-- What is being asked --
Search the entries below for "right", and copy each line where it appears.

====== Extracted information ======

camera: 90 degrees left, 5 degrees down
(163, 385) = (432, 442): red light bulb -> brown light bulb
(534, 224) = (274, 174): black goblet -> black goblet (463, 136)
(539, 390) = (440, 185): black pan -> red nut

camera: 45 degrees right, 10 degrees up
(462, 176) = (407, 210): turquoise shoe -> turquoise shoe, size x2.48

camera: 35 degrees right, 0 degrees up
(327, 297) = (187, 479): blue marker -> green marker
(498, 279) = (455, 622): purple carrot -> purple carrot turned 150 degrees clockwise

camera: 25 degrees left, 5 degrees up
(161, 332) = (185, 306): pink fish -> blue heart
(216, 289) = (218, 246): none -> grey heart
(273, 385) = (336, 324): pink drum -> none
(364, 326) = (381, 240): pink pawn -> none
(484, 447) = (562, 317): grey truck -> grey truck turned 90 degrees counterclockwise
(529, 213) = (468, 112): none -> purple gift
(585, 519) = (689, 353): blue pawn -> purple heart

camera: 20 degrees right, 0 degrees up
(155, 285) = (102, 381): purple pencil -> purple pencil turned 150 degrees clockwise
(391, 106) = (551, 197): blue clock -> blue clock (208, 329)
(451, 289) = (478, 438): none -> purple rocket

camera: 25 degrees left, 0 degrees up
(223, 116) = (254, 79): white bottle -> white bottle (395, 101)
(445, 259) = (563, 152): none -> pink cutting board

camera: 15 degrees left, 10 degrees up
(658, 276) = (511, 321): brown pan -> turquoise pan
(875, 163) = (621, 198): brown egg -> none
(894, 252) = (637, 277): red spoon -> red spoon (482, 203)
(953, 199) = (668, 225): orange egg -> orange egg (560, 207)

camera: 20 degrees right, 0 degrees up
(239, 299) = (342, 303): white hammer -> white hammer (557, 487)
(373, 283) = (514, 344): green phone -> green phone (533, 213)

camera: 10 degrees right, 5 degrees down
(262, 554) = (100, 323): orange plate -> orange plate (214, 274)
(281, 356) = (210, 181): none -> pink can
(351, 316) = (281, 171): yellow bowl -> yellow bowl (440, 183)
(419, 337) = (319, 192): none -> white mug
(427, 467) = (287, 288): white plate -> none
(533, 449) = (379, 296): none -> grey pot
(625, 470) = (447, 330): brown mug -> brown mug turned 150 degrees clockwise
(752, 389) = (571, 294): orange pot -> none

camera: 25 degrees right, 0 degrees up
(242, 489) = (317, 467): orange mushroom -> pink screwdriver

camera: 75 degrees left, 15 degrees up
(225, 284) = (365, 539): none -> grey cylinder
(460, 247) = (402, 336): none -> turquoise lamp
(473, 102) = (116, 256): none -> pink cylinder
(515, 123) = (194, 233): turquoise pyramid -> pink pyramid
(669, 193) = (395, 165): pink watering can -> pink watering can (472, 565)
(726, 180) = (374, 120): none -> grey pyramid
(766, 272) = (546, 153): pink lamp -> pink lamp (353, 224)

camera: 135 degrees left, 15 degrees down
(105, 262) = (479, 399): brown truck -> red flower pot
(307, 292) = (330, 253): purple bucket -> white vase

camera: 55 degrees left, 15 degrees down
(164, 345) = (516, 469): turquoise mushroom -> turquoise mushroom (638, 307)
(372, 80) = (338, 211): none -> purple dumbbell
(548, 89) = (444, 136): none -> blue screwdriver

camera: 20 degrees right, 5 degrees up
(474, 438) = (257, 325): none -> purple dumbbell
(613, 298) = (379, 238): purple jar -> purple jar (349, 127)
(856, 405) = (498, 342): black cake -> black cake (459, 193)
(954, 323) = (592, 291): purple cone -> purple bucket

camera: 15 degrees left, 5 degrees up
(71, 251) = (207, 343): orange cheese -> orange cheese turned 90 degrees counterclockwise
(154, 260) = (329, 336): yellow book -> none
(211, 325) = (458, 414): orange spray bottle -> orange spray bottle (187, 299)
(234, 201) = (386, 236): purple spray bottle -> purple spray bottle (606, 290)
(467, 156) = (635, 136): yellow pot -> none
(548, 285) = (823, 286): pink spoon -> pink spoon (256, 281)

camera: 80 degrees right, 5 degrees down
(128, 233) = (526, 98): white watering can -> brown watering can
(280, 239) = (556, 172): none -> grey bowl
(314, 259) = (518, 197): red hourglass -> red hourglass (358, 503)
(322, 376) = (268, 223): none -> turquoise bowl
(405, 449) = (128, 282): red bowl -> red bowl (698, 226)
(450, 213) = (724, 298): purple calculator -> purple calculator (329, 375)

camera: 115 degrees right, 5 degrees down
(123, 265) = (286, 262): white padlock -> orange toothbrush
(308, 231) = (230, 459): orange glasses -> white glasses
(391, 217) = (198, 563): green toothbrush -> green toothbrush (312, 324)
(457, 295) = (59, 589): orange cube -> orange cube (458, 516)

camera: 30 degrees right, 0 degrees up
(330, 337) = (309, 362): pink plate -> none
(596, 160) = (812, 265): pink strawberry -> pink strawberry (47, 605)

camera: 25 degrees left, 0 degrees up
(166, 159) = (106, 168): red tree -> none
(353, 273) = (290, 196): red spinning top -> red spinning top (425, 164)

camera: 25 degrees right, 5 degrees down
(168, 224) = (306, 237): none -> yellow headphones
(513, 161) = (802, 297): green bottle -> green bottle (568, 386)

======

-- Response --
camera: 45 degrees right, 10 degrees up
camera: 35 degrees right, 0 degrees up
camera: 20 degrees right, 0 degrees up
camera: 20 degrees right, 0 degrees up
camera: 10 degrees right, 5 degrees down
camera: 25 degrees right, 0 degrees up
camera: 20 degrees right, 5 degrees up
camera: 80 degrees right, 5 degrees down
camera: 115 degrees right, 5 degrees down
camera: 30 degrees right, 0 degrees up
camera: 25 degrees right, 5 degrees down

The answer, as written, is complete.